▸ **What is being asked**
Copy out the whole listing exactly as given. Skip the pictures.

▸ **Data listing**
+ + + + + + +

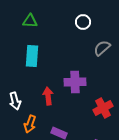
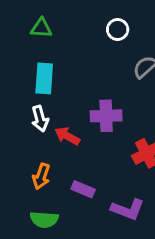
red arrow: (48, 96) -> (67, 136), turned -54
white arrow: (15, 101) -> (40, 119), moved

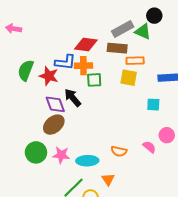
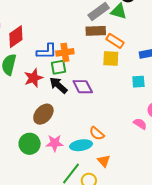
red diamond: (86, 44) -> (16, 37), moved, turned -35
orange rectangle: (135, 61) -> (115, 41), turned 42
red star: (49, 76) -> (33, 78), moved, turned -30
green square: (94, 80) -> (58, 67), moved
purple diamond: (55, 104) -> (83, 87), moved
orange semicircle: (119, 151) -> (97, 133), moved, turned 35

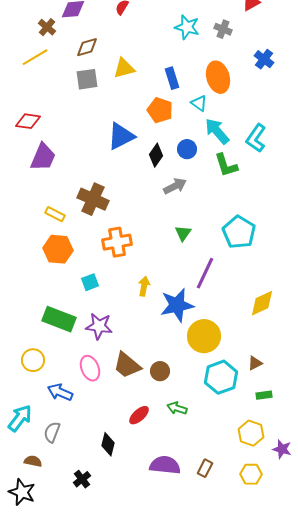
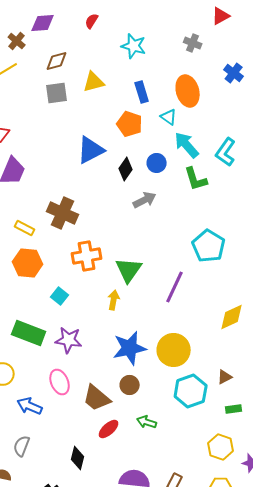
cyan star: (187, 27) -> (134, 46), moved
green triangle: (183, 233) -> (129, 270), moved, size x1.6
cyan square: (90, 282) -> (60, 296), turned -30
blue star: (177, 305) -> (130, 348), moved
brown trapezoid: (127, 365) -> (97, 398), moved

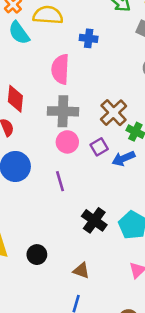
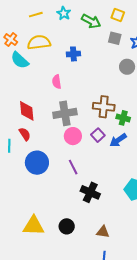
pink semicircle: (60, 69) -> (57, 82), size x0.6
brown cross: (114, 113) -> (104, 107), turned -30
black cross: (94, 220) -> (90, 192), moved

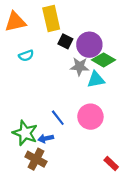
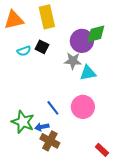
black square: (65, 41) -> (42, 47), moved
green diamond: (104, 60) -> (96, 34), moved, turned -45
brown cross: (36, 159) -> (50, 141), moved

+ + + + + + +

▸ **Expected answer**
red arrow: (48, 96) -> (67, 136), turned -54
white arrow: (15, 101) -> (40, 119), moved

red diamond: (86, 44) -> (16, 37), moved, turned -35
orange rectangle: (135, 61) -> (115, 41), turned 42
red star: (49, 76) -> (33, 78), moved, turned -30
green square: (94, 80) -> (58, 67), moved
purple diamond: (55, 104) -> (83, 87), moved
orange semicircle: (119, 151) -> (97, 133), moved, turned 35

cyan star: (187, 27) -> (134, 46), moved
green triangle: (183, 233) -> (129, 270), moved, size x1.6
cyan square: (90, 282) -> (60, 296), turned -30
blue star: (177, 305) -> (130, 348), moved
brown trapezoid: (127, 365) -> (97, 398), moved

pink semicircle: (60, 69) -> (57, 82), size x0.6
brown cross: (114, 113) -> (104, 107), turned -30
black cross: (94, 220) -> (90, 192), moved

black square: (65, 41) -> (42, 47), moved
green diamond: (104, 60) -> (96, 34), moved, turned -45
brown cross: (36, 159) -> (50, 141), moved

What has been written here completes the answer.